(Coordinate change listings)
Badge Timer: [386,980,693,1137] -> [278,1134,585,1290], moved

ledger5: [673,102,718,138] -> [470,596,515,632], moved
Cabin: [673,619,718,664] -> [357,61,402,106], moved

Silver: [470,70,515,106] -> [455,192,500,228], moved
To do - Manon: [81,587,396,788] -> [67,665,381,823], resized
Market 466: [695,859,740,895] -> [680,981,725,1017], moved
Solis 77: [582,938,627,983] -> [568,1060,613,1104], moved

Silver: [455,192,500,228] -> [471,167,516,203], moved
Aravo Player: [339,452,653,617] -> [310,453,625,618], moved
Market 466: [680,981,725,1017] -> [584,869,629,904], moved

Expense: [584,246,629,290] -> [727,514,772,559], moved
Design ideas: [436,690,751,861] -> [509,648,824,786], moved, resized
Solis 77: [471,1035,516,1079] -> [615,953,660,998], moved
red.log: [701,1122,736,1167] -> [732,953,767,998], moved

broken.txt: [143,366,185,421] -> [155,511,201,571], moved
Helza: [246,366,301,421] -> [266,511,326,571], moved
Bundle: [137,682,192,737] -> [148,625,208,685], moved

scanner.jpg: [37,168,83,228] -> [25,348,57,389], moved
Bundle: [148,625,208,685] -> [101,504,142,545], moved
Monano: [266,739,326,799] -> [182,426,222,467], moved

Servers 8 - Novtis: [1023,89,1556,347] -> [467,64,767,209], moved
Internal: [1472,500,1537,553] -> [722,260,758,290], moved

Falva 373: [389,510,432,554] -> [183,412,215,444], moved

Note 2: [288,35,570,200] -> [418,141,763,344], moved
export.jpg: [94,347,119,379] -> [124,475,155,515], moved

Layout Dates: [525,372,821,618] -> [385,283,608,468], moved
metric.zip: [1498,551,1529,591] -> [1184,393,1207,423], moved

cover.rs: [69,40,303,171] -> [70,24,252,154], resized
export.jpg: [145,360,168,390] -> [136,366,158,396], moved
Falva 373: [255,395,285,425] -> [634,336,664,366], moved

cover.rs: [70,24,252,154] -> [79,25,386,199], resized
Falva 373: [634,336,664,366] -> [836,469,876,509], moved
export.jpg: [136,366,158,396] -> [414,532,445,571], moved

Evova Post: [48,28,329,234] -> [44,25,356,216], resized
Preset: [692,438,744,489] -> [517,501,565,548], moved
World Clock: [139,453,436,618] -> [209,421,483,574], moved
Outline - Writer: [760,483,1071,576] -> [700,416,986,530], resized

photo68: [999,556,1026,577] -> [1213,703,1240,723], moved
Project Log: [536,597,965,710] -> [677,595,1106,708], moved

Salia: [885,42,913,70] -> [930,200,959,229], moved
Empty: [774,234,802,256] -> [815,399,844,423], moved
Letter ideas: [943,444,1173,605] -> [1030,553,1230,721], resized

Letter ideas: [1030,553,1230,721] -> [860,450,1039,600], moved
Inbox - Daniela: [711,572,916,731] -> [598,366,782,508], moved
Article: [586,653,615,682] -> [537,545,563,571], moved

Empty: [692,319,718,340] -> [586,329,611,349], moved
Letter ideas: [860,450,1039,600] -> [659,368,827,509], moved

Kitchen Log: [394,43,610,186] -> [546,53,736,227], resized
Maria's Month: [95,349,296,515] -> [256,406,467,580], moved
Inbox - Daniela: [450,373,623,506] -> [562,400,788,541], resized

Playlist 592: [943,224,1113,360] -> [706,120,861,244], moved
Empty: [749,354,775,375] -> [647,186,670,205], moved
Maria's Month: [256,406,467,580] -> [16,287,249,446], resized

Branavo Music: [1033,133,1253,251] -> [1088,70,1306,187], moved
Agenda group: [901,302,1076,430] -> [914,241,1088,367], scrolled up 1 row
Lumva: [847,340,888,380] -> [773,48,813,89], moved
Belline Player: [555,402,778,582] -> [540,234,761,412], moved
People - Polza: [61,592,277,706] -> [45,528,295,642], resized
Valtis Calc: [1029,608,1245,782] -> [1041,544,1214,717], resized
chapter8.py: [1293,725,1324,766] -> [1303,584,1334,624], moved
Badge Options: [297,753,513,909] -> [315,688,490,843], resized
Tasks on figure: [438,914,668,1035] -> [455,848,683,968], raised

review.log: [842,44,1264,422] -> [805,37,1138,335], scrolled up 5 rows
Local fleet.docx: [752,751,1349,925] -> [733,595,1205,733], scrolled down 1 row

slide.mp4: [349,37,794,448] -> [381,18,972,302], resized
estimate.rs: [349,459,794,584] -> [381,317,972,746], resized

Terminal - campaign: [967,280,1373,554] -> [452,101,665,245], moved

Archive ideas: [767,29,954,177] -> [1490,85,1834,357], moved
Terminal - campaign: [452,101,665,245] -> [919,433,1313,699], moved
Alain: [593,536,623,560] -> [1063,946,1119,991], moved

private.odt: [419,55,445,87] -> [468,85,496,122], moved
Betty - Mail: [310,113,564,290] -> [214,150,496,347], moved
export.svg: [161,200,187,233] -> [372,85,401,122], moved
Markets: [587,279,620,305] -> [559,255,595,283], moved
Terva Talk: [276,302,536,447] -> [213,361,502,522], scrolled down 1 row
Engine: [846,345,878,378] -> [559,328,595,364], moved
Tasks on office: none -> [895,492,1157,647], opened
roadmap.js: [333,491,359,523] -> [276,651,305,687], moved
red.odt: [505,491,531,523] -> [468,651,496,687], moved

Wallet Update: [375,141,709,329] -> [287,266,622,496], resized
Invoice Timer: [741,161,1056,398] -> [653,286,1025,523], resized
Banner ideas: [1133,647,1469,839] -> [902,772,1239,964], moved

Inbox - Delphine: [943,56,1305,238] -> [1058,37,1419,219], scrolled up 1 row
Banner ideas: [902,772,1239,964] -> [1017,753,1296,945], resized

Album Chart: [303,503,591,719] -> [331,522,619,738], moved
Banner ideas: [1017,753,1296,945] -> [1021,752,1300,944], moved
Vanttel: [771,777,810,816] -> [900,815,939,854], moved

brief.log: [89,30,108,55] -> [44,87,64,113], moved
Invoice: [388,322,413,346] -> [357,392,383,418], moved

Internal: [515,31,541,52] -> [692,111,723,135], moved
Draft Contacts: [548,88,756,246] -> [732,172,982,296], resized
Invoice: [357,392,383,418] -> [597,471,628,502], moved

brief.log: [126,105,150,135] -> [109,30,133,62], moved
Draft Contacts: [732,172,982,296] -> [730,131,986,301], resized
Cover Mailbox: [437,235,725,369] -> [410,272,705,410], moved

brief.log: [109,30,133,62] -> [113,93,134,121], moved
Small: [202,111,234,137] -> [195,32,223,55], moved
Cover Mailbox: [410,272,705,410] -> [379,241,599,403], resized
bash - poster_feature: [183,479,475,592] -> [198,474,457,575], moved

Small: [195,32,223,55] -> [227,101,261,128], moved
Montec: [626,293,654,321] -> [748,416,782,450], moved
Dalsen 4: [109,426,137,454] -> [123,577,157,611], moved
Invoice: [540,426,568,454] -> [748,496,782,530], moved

Your assignment: Copy out the range of lines above starting at the line with "Note 2: [288,35,570,200]" and ending at the line with "Belline Player: [555,402,778,582]", exactly and including both.

Written answer:
Note 2: [288,35,570,200] -> [418,141,763,344], moved
export.jpg: [94,347,119,379] -> [124,475,155,515], moved

Layout Dates: [525,372,821,618] -> [385,283,608,468], moved
metric.zip: [1498,551,1529,591] -> [1184,393,1207,423], moved

cover.rs: [69,40,303,171] -> [70,24,252,154], resized
export.jpg: [145,360,168,390] -> [136,366,158,396], moved
Falva 373: [255,395,285,425] -> [634,336,664,366], moved

cover.rs: [70,24,252,154] -> [79,25,386,199], resized
Falva 373: [634,336,664,366] -> [836,469,876,509], moved
export.jpg: [136,366,158,396] -> [414,532,445,571], moved

Evova Post: [48,28,329,234] -> [44,25,356,216], resized
Preset: [692,438,744,489] -> [517,501,565,548], moved
World Clock: [139,453,436,618] -> [209,421,483,574], moved
Outline - Writer: [760,483,1071,576] -> [700,416,986,530], resized

photo68: [999,556,1026,577] -> [1213,703,1240,723], moved
Project Log: [536,597,965,710] -> [677,595,1106,708], moved

Salia: [885,42,913,70] -> [930,200,959,229], moved
Empty: [774,234,802,256] -> [815,399,844,423], moved
Letter ideas: [943,444,1173,605] -> [1030,553,1230,721], resized

Letter ideas: [1030,553,1230,721] -> [860,450,1039,600], moved
Inbox - Daniela: [711,572,916,731] -> [598,366,782,508], moved
Article: [586,653,615,682] -> [537,545,563,571], moved

Empty: [692,319,718,340] -> [586,329,611,349], moved
Letter ideas: [860,450,1039,600] -> [659,368,827,509], moved

Kitchen Log: [394,43,610,186] -> [546,53,736,227], resized
Maria's Month: [95,349,296,515] -> [256,406,467,580], moved
Inbox - Daniela: [450,373,623,506] -> [562,400,788,541], resized

Playlist 592: [943,224,1113,360] -> [706,120,861,244], moved
Empty: [749,354,775,375] -> [647,186,670,205], moved
Maria's Month: [256,406,467,580] -> [16,287,249,446], resized

Branavo Music: [1033,133,1253,251] -> [1088,70,1306,187], moved
Agenda group: [901,302,1076,430] -> [914,241,1088,367], scrolled up 1 row
Lumva: [847,340,888,380] -> [773,48,813,89], moved
Belline Player: [555,402,778,582] -> [540,234,761,412], moved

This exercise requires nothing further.